TASK TO COMPLETE.
In the entries below, which lines run from the one with "LCD pin VCC: none -> 5V" through the one with "LCD pin SCL: D10 -> D5"? Repeat exactly those, both included, and no pictures.

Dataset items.
══════

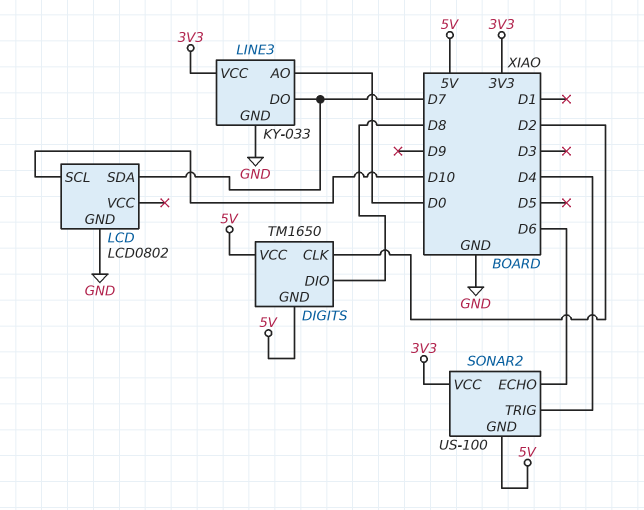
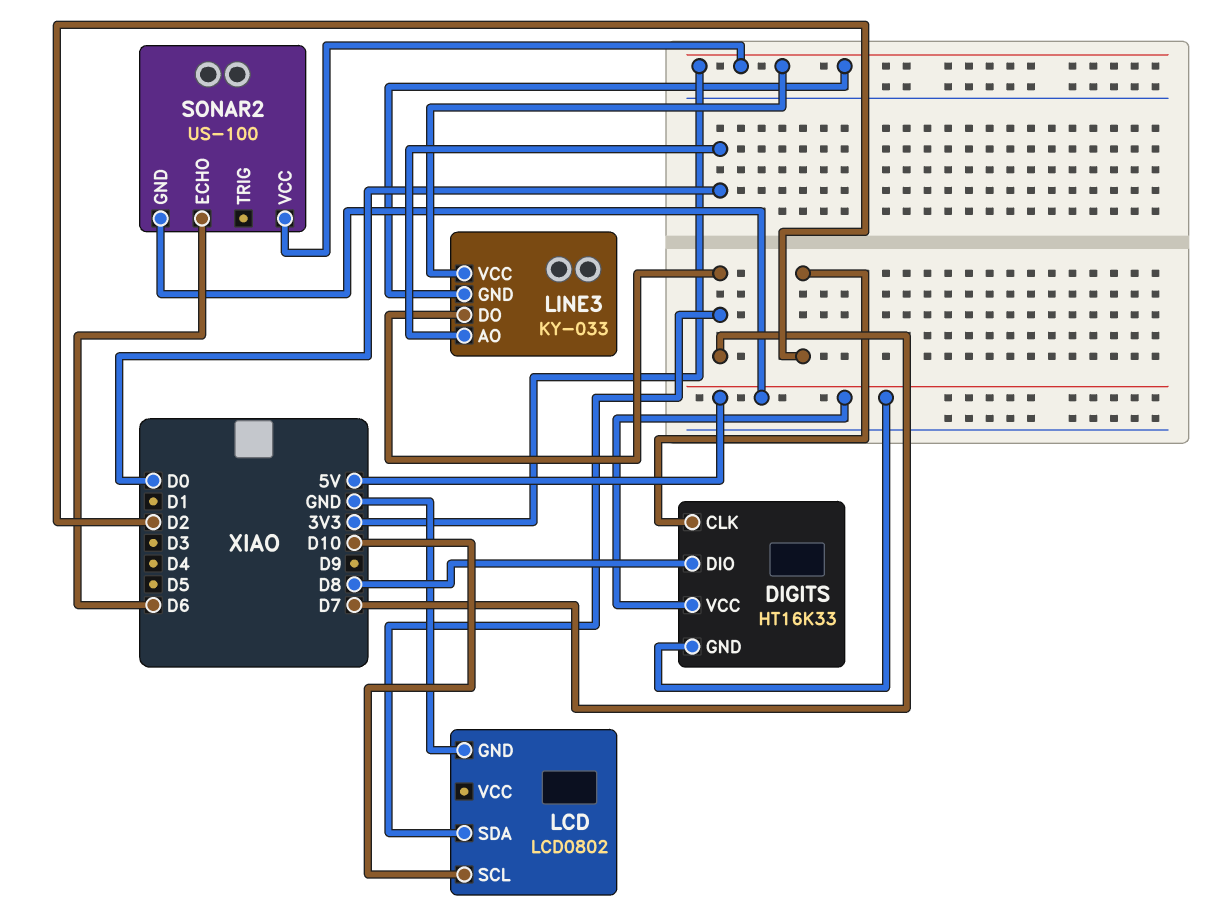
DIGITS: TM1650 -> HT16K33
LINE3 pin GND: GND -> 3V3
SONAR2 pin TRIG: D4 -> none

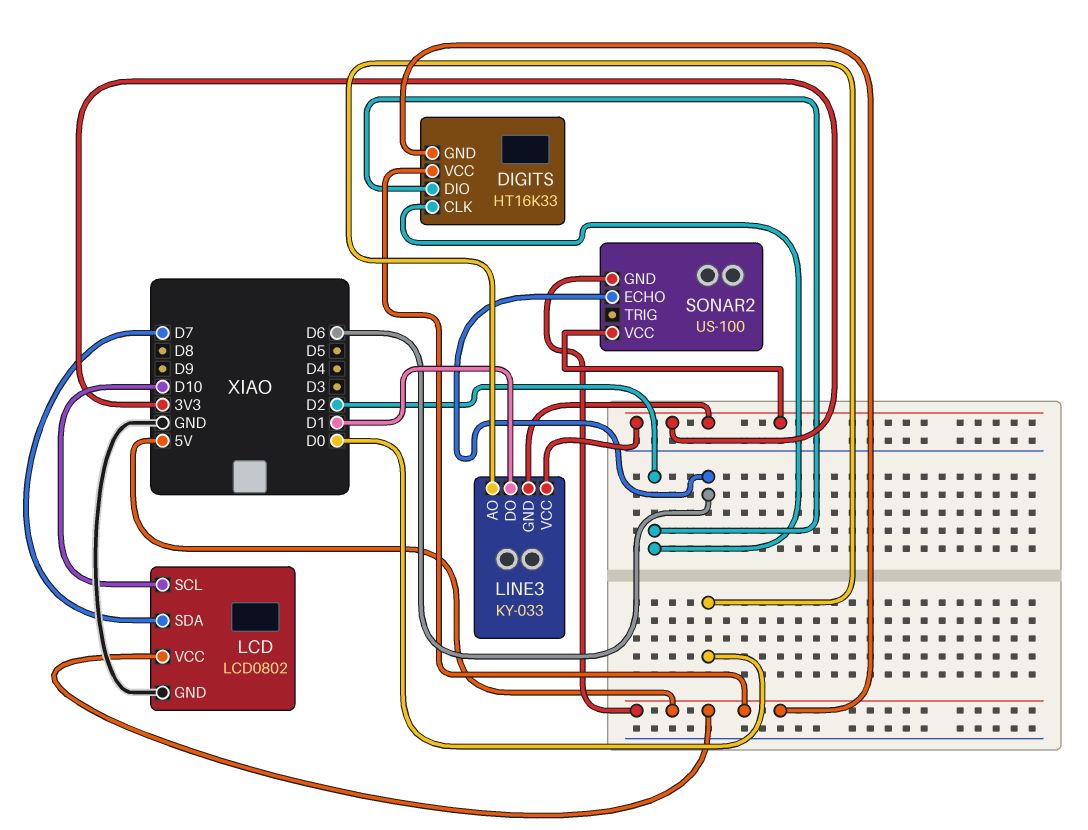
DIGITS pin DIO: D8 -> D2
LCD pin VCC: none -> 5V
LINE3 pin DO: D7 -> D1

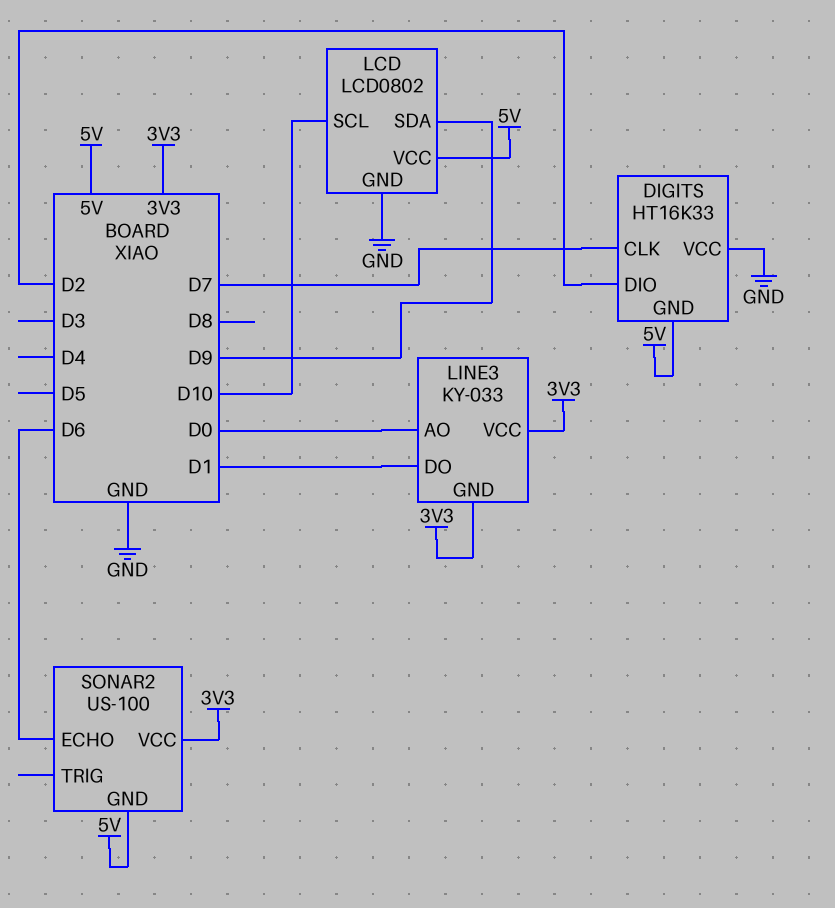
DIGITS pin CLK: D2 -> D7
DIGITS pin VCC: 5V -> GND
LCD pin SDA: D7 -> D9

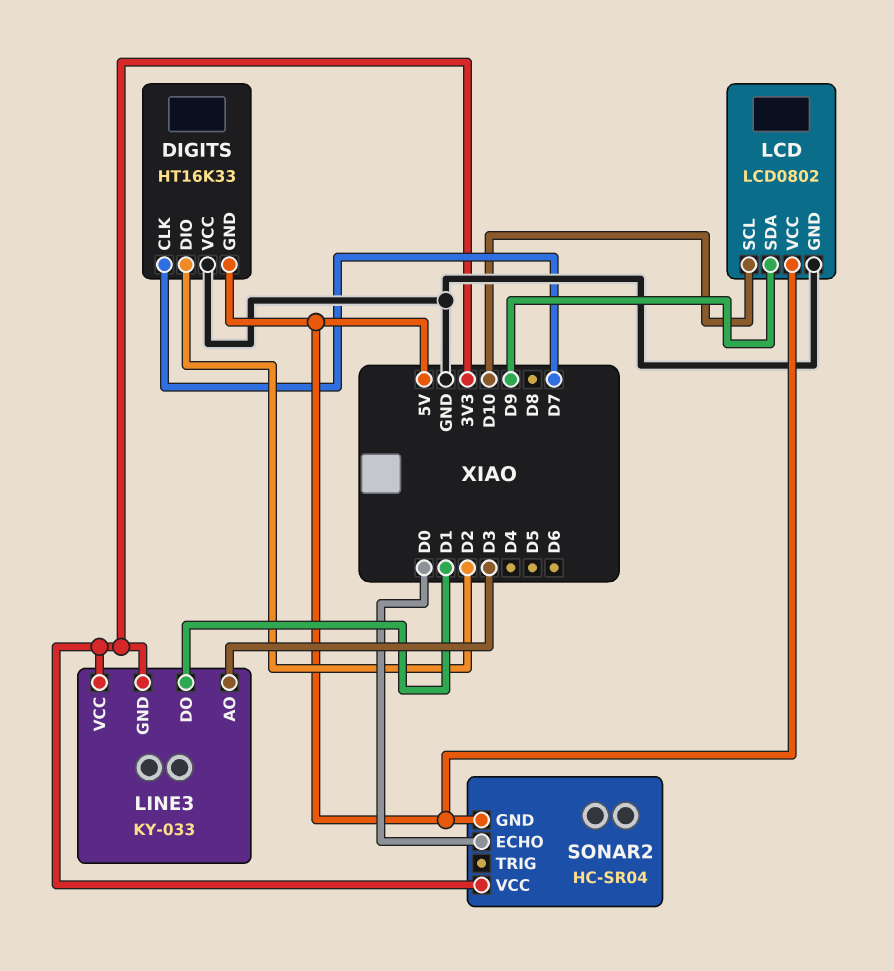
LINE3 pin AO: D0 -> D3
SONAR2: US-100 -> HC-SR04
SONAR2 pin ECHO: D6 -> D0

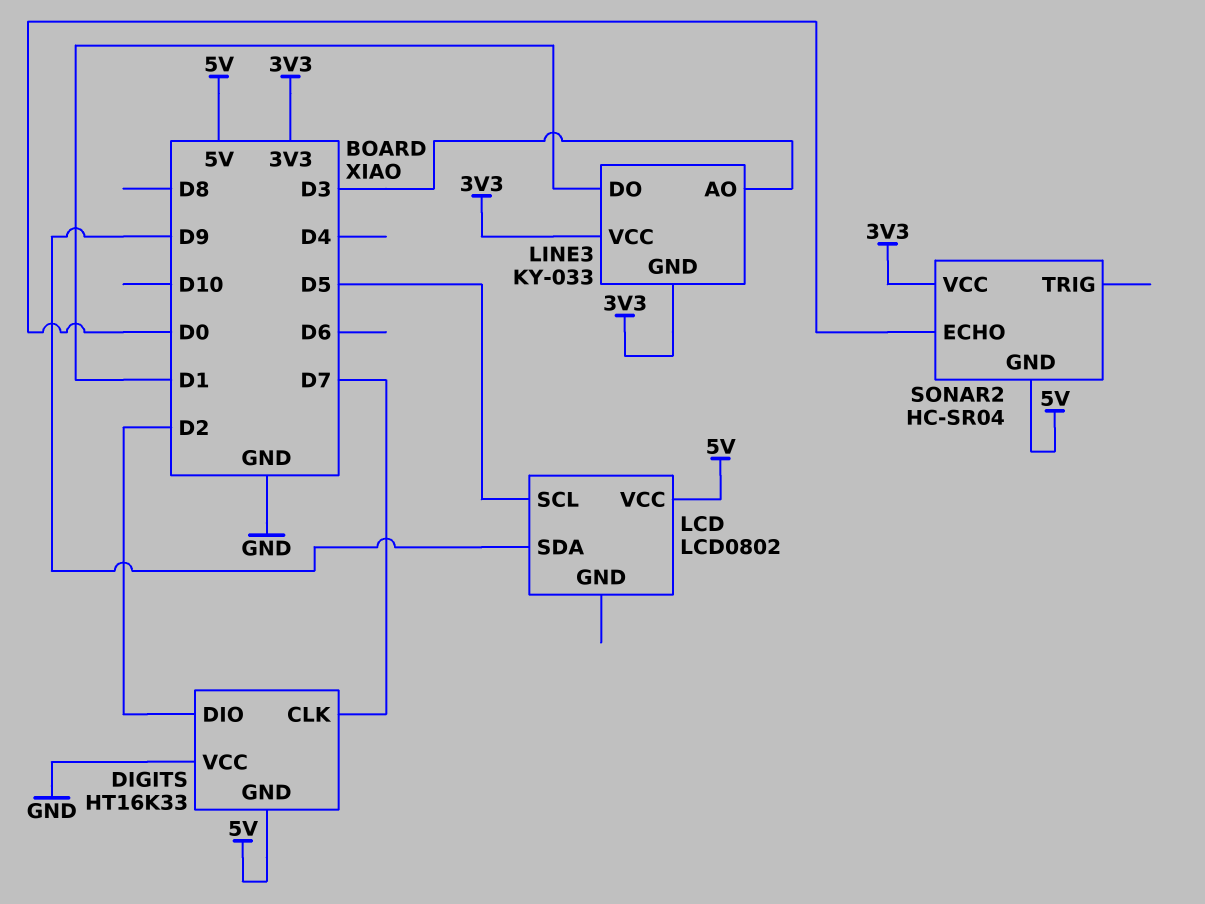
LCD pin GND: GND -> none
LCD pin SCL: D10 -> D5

══════

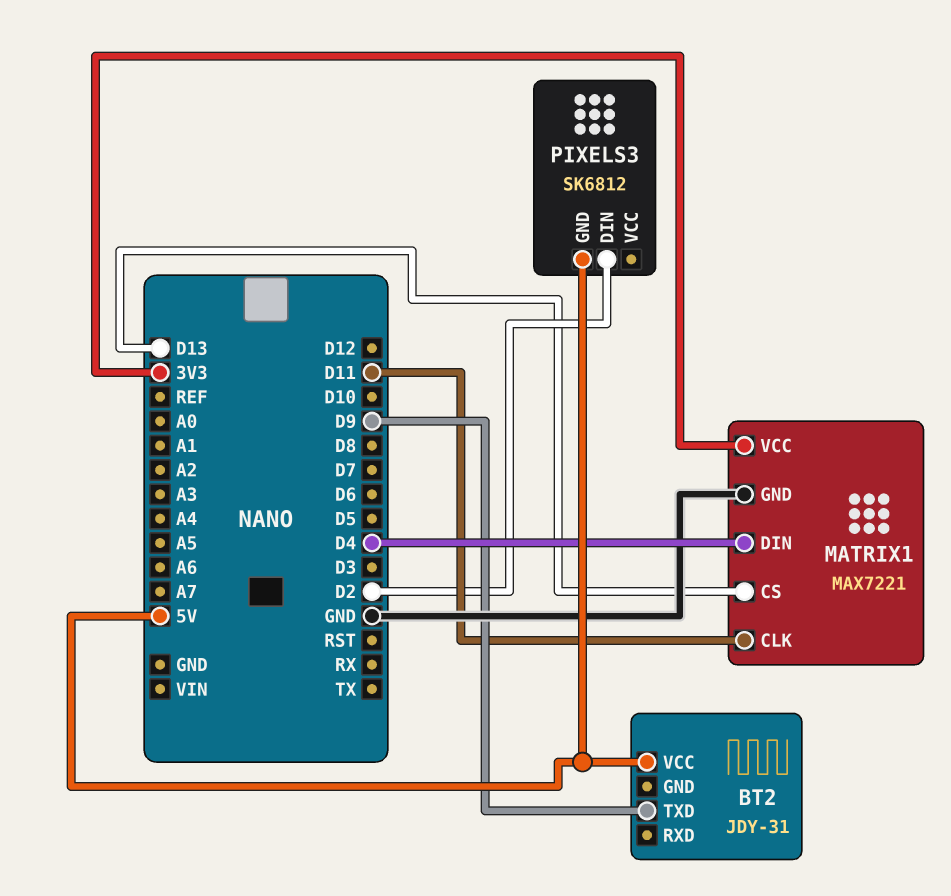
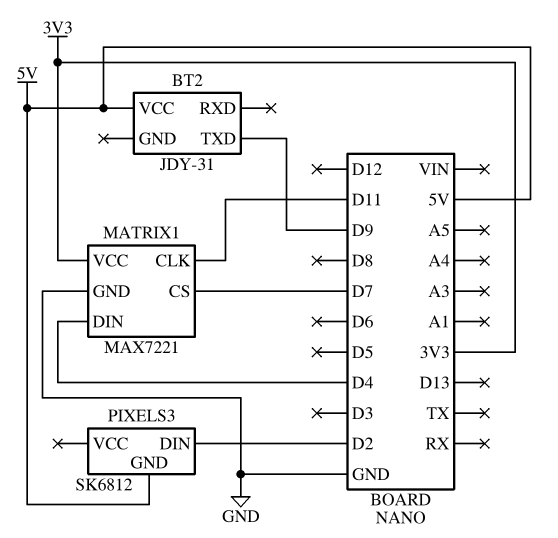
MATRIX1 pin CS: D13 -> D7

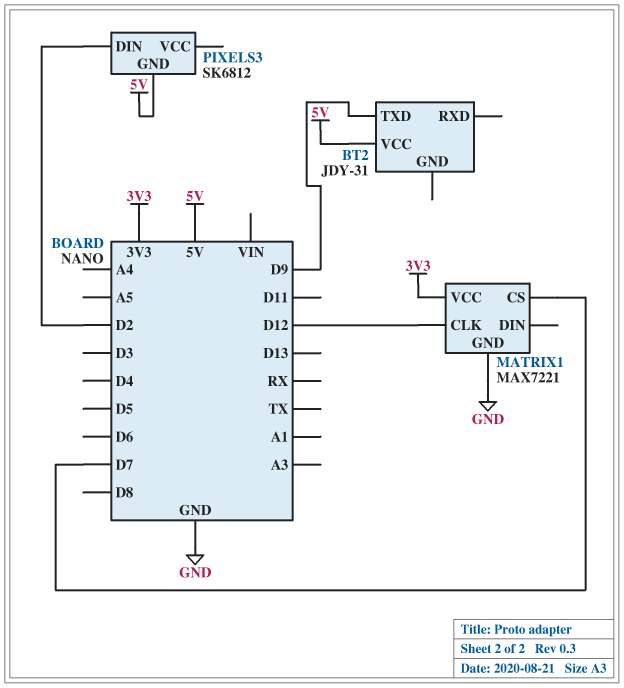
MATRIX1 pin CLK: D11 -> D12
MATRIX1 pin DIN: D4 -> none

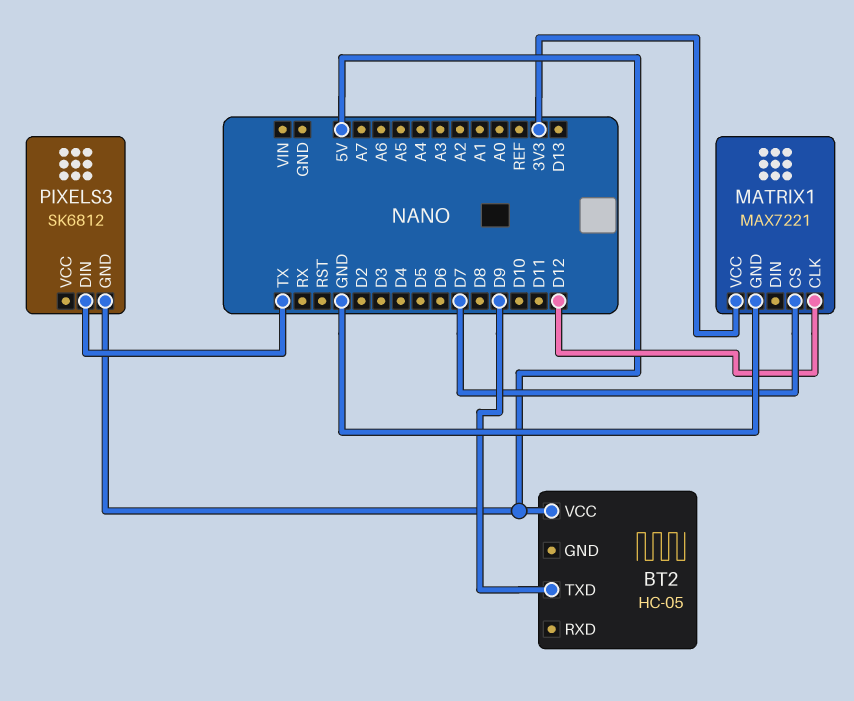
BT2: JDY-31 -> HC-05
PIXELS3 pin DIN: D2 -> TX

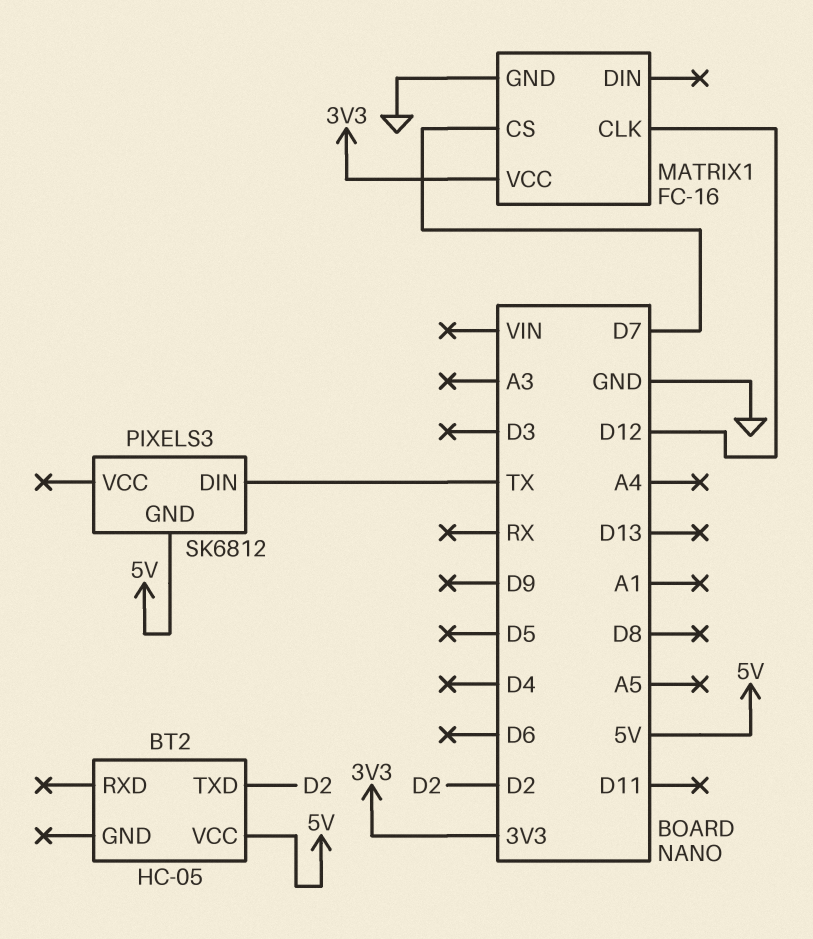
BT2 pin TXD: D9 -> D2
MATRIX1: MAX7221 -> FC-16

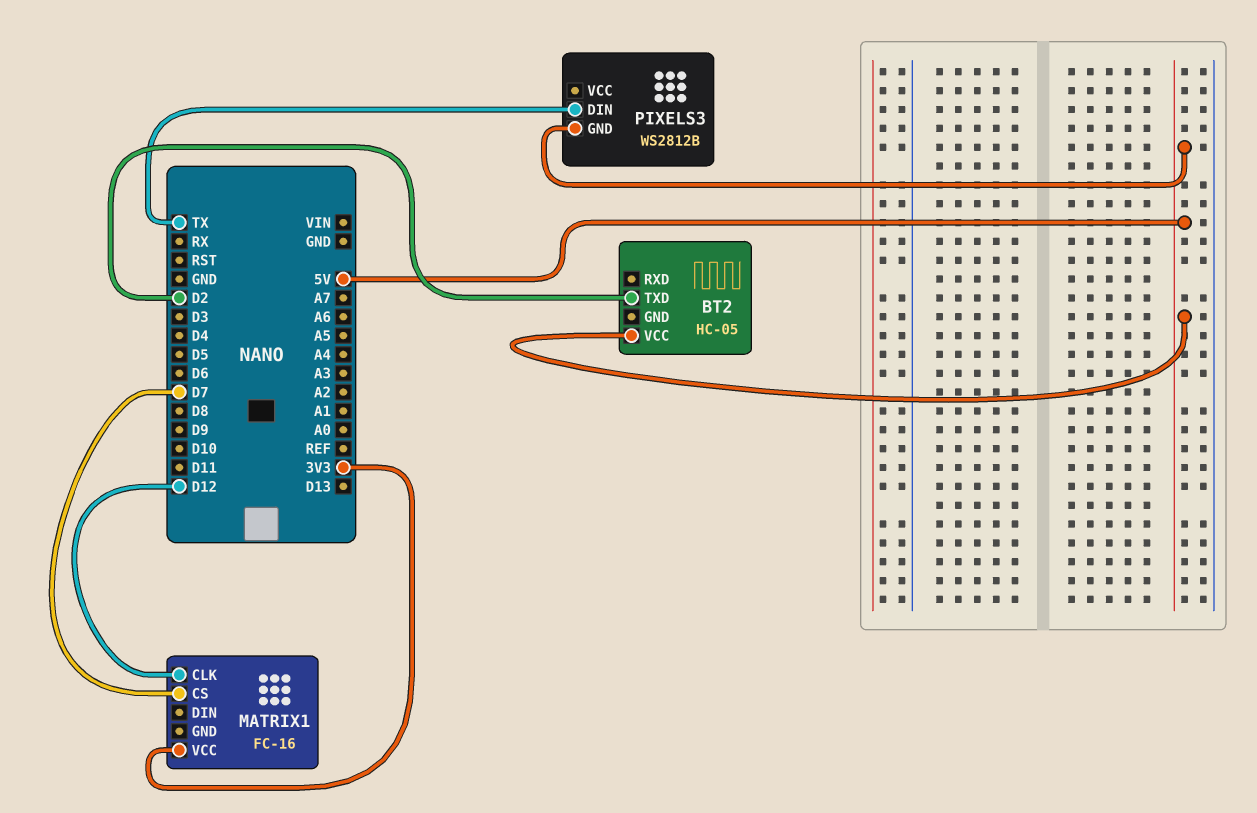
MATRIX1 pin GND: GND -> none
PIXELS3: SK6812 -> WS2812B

══════

TASK RESULT.
LCD pin VCC: none -> 5V
LINE3 pin DO: D7 -> D1

DIGITS pin CLK: D2 -> D7
DIGITS pin VCC: 5V -> GND
LCD pin SDA: D7 -> D9

LINE3 pin AO: D0 -> D3
SONAR2: US-100 -> HC-SR04
SONAR2 pin ECHO: D6 -> D0

LCD pin GND: GND -> none
LCD pin SCL: D10 -> D5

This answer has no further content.